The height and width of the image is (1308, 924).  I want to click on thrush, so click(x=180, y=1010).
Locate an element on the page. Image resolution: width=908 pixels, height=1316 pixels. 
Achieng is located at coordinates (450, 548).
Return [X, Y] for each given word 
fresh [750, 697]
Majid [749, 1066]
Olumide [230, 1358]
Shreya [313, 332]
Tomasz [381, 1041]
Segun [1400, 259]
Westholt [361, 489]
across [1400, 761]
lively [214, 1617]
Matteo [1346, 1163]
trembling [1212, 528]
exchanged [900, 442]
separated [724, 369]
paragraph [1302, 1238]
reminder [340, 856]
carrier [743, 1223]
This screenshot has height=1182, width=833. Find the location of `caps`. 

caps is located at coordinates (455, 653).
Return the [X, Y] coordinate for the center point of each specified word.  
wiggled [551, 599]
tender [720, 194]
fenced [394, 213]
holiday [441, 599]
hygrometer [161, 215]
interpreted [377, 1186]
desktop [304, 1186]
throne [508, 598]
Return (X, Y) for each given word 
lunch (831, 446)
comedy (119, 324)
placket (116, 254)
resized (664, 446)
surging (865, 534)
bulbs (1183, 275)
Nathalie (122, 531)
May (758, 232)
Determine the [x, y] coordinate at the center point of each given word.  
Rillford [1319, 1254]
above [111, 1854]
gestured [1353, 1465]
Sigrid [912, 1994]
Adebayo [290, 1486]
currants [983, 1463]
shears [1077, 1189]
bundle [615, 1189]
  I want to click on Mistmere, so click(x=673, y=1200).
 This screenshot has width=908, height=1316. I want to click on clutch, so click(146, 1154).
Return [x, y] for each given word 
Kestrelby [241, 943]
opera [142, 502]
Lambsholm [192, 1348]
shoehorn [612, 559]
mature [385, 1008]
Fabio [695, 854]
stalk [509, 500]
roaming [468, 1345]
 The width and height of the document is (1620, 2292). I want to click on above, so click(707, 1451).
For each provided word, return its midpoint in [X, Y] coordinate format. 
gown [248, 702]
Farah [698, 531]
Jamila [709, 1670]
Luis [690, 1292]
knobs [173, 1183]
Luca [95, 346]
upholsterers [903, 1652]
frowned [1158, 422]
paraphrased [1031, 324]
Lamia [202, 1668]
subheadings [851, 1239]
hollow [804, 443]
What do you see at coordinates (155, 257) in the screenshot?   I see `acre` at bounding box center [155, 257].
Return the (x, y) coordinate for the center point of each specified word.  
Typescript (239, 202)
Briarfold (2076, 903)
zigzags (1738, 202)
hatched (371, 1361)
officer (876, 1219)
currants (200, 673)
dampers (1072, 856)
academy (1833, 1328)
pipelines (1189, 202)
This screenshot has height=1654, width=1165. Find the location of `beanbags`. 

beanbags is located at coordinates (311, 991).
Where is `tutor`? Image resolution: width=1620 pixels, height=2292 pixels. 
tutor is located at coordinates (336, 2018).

=-=-=

▶ [Written problem]: Swap "hygrometer" for "barometer" in the rows starting at the first row and ending at the row that contains "bundle [615, 1189]". Write out only those rows again, with everything else left unchanged.

▶ [Exercise result]:
The height and width of the image is (1308, 924).  I want to click on thrush, so click(x=180, y=1010).
Locate an element on the page. Image resolution: width=908 pixels, height=1316 pixels. 
Achieng is located at coordinates (450, 548).
Return [X, Y] for each given word 
fresh [750, 697]
Majid [749, 1066]
Olumide [230, 1358]
Shreya [313, 332]
Tomasz [381, 1041]
Segun [1400, 259]
Westholt [361, 489]
across [1400, 761]
lively [214, 1617]
Matteo [1346, 1163]
trembling [1212, 528]
exchanged [900, 442]
separated [724, 369]
paragraph [1302, 1238]
reminder [340, 856]
carrier [743, 1223]
This screenshot has height=1182, width=833. Find the location of `caps`. 

caps is located at coordinates (455, 653).
Return the [X, Y] coordinate for the center point of each specified word.  
wiggled [551, 599]
tender [720, 194]
fenced [394, 213]
holiday [441, 599]
barometer [161, 215]
interpreted [377, 1186]
desktop [304, 1186]
throne [508, 598]
Return (X, Y) for each given word 
lunch (831, 446)
comedy (119, 324)
placket (116, 254)
resized (664, 446)
surging (865, 534)
bulbs (1183, 275)
Nathalie (122, 531)
May (758, 232)
Determine the [x, y] coordinate at the center point of each given word.  
Rillford [1319, 1254]
above [111, 1854]
gestured [1353, 1465]
Sigrid [912, 1994]
Adebayo [290, 1486]
currants [983, 1463]
shears [1077, 1189]
bundle [615, 1189]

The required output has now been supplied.